Your task
Print the full set of records below, character for character and picture-free.

......

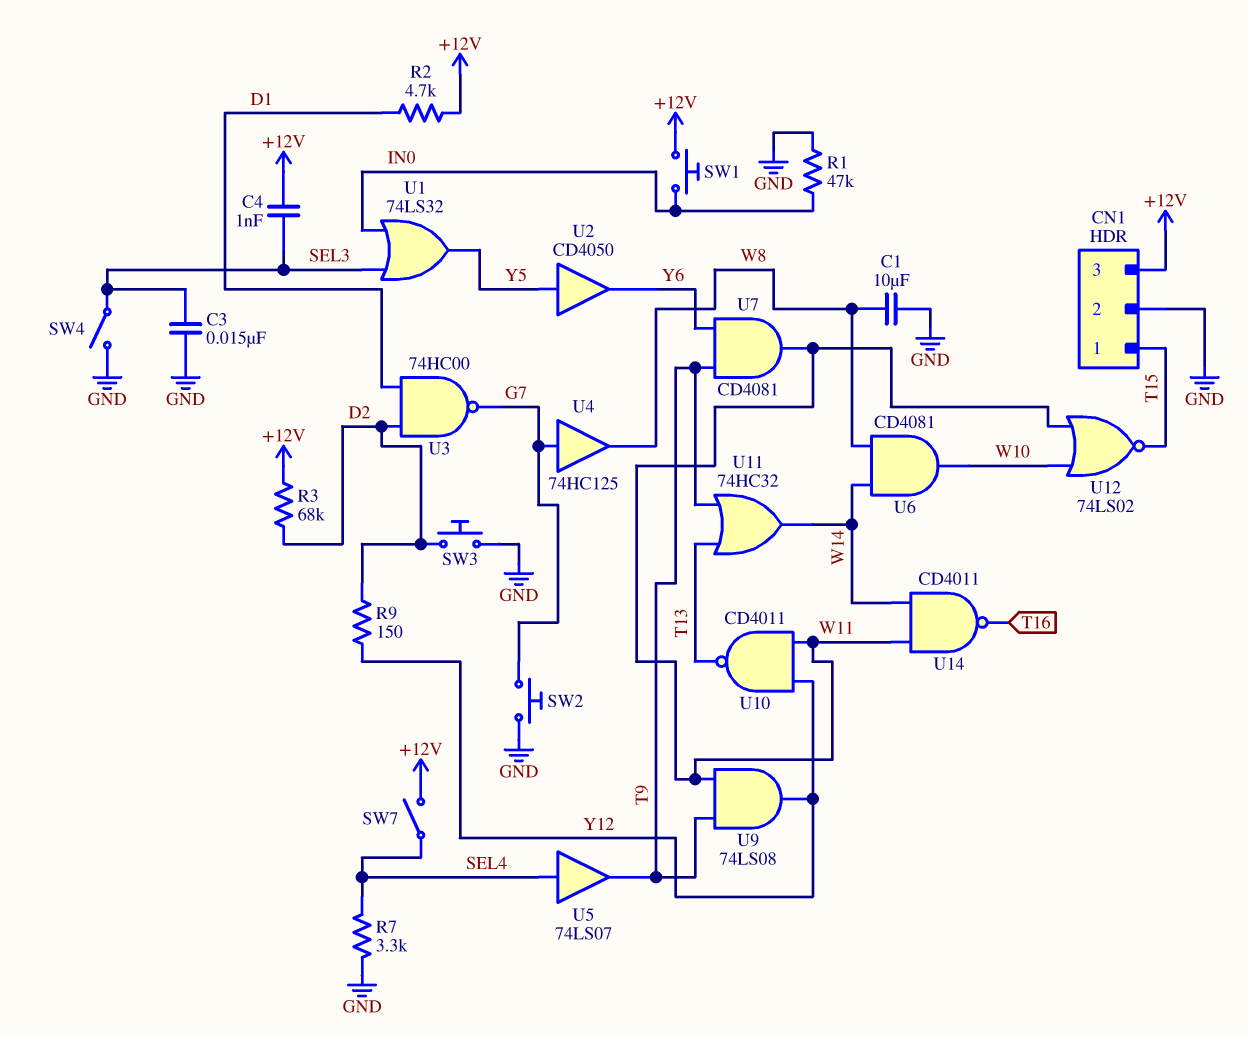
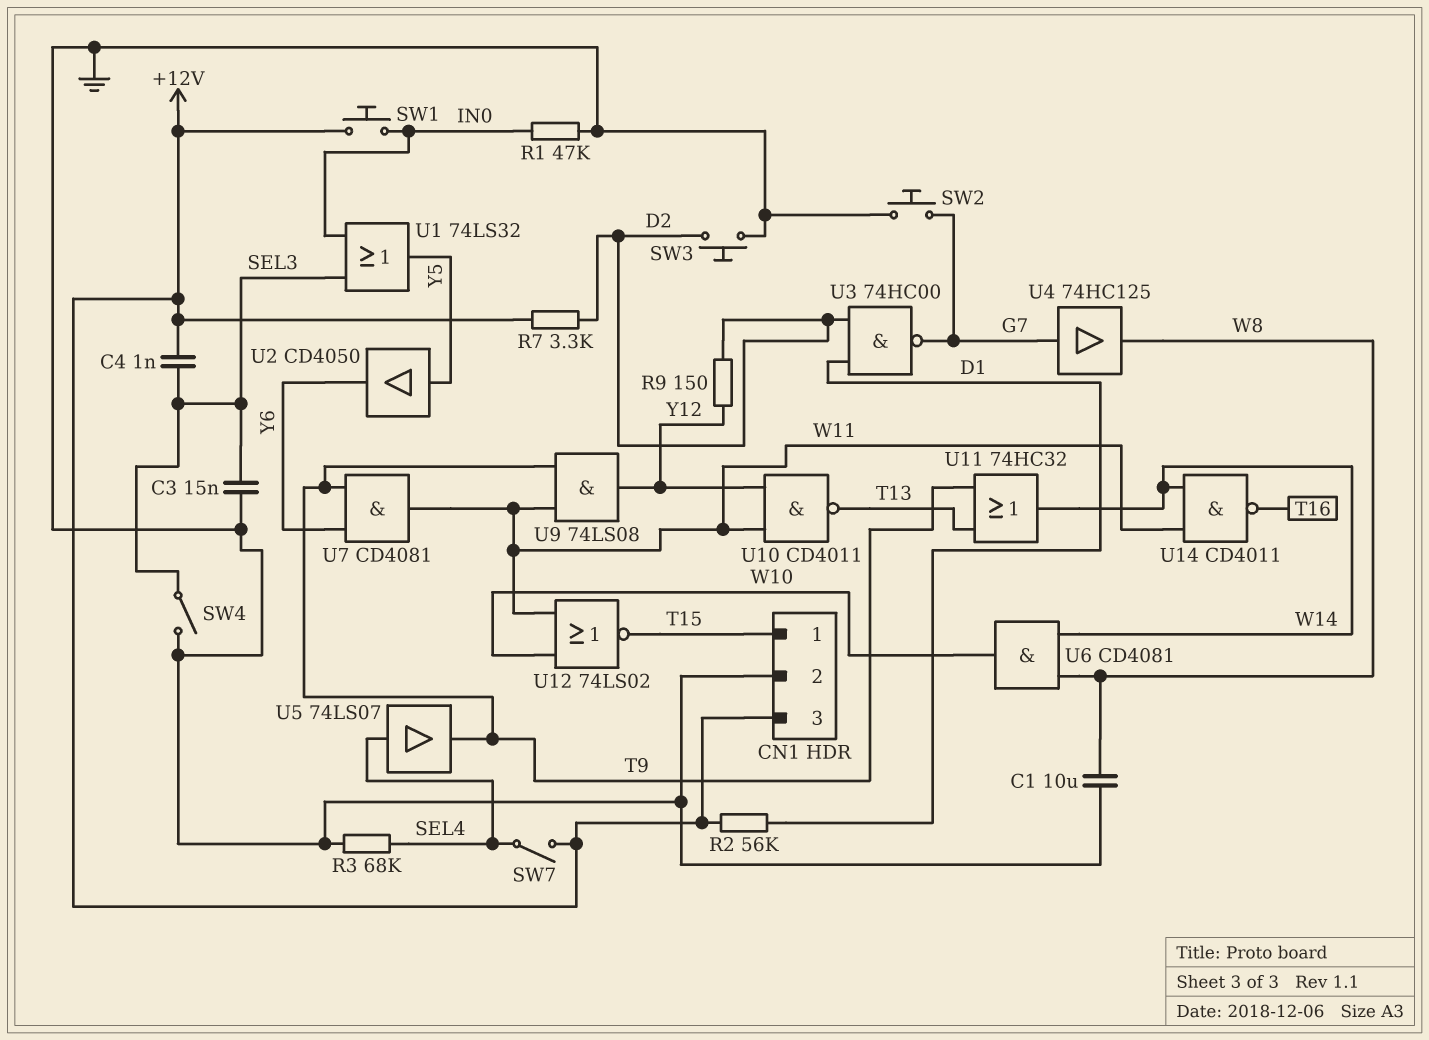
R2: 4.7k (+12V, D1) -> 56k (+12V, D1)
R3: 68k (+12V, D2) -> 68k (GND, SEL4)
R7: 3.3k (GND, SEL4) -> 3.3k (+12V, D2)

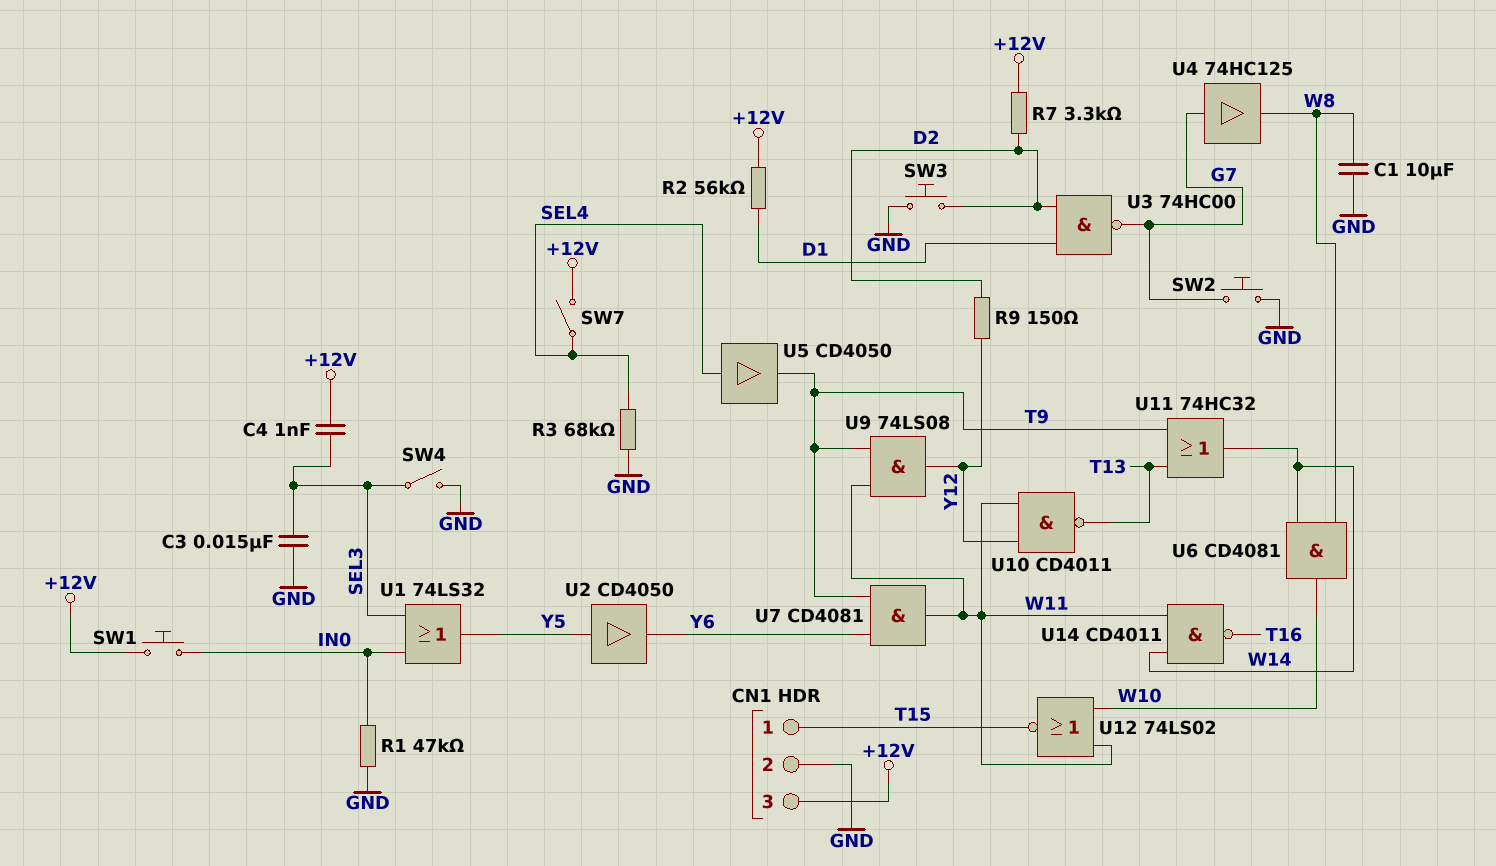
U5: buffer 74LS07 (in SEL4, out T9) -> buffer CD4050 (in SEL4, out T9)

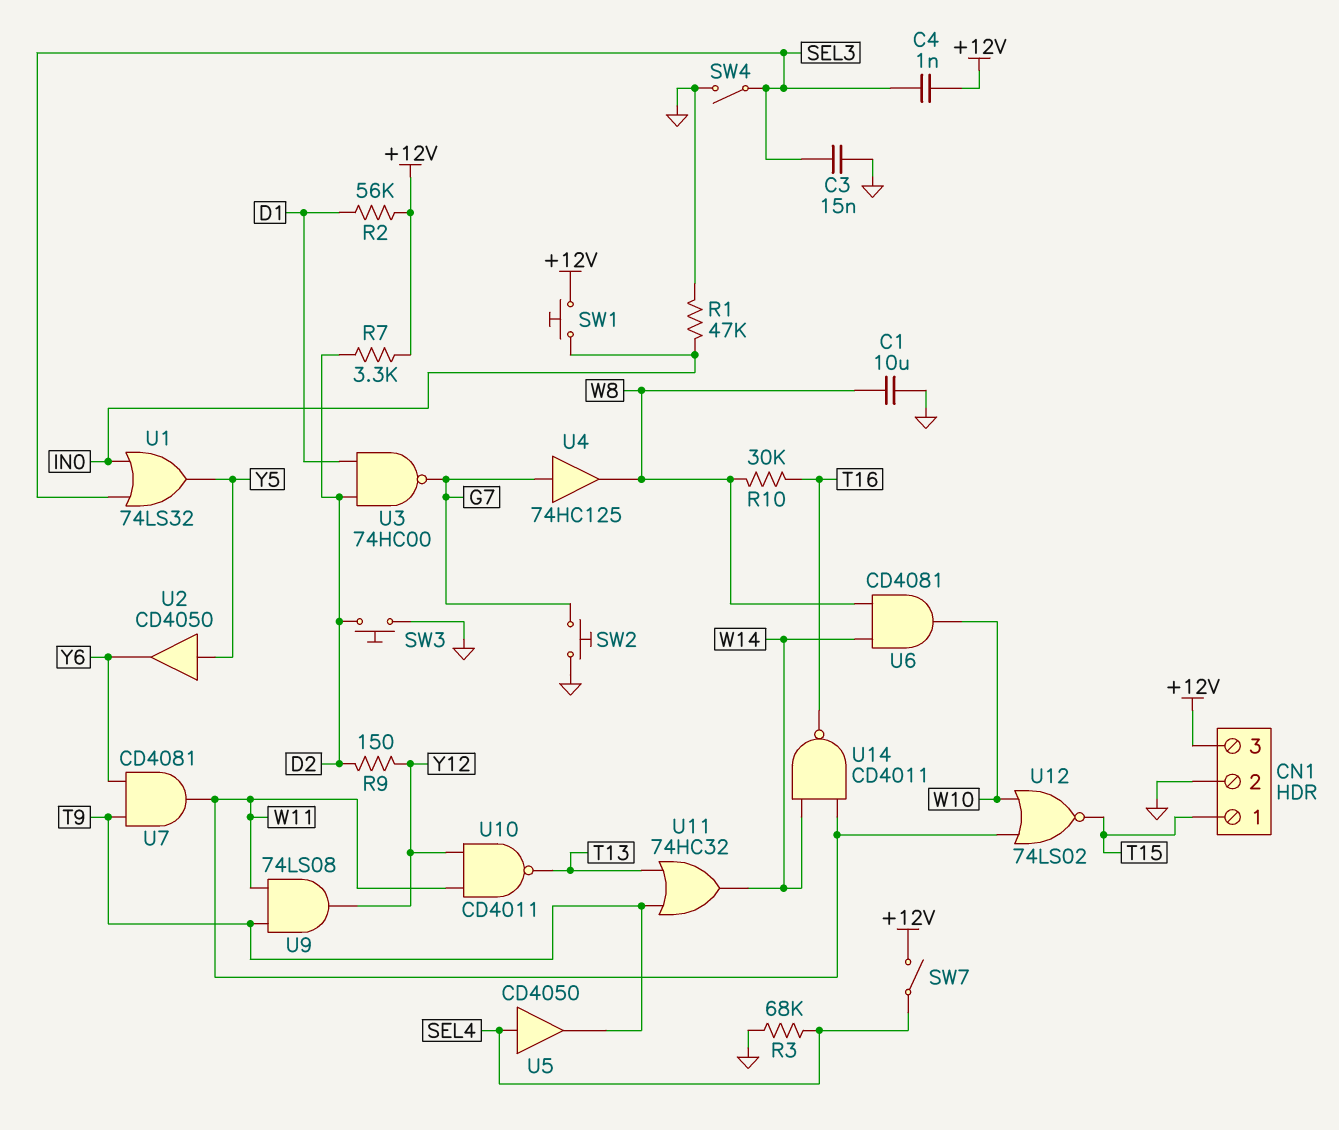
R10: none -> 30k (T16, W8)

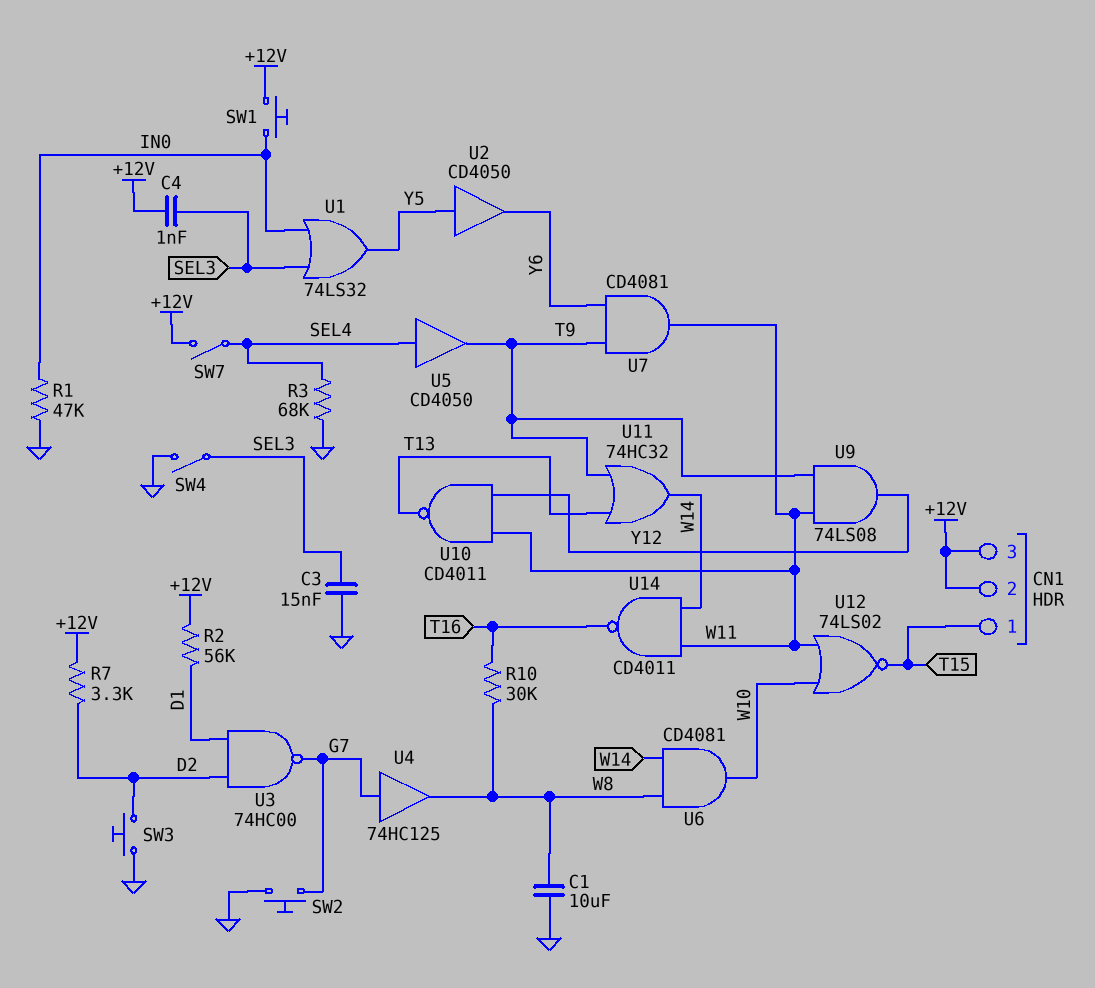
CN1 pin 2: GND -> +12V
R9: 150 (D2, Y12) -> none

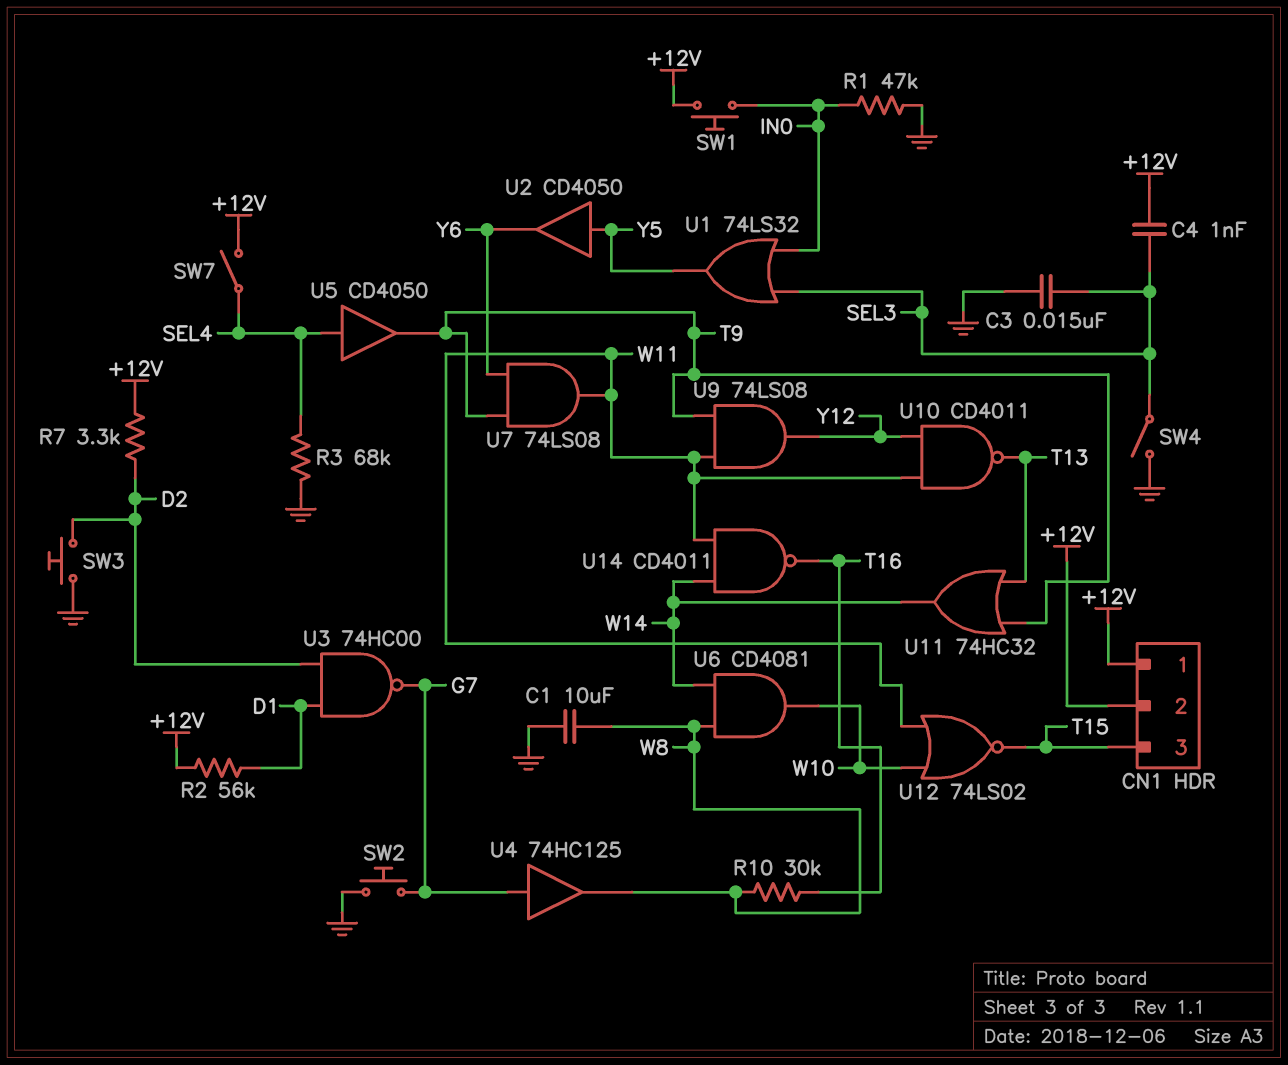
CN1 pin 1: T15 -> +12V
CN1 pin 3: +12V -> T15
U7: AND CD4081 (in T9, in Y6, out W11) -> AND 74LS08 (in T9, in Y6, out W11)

......

Response to this exercise
R2: 4.7k (+12V, D1) -> 56k (+12V, D1)
R3: 68k (+12V, D2) -> 68k (GND, SEL4)
R7: 3.3k (GND, SEL4) -> 3.3k (+12V, D2)

U5: buffer 74LS07 (in SEL4, out T9) -> buffer CD4050 (in SEL4, out T9)

R10: none -> 30k (T16, W8)

CN1 pin 2: GND -> +12V
R9: 150 (D2, Y12) -> none

CN1 pin 1: T15 -> +12V
CN1 pin 3: +12V -> T15
U7: AND CD4081 (in T9, in Y6, out W11) -> AND 74LS08 (in T9, in Y6, out W11)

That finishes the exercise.